**What you will do**
What is needed is an exact copy of the whole listing below, with no pictures.

**Data block**
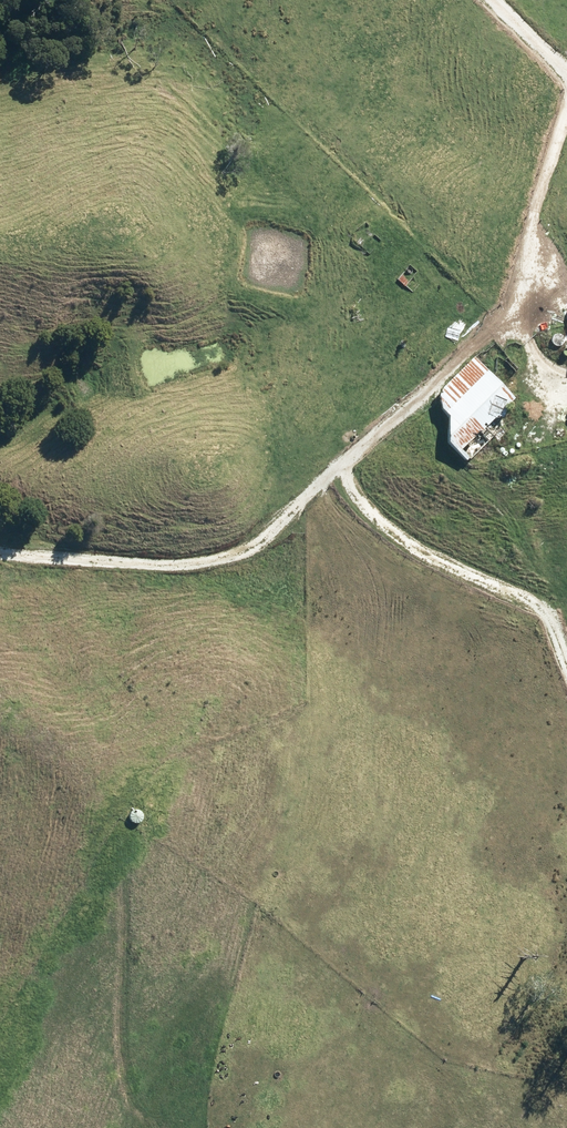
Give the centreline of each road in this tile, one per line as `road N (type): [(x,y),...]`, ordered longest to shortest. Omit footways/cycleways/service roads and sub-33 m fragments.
road 1 (track): [(338,474),(511,317),(566,116)]
road 2 (track): [(338,474),(222,563),(87,575),(0,565)]
road 3 (track): [(338,474),(418,537),(540,601),(566,648)]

**Answer to the exercise**
Give the centreline of each road in this tile, one per line as `road N (type): [(x,y),...]`, ordered longest to shortest. Omit footways/cycleways/service roads and sub-33 m fragments.
road 1 (track): [(338,474),(511,317),(566,116)]
road 2 (track): [(338,474),(222,563),(87,575),(0,565)]
road 3 (track): [(338,474),(418,537),(540,601),(566,648)]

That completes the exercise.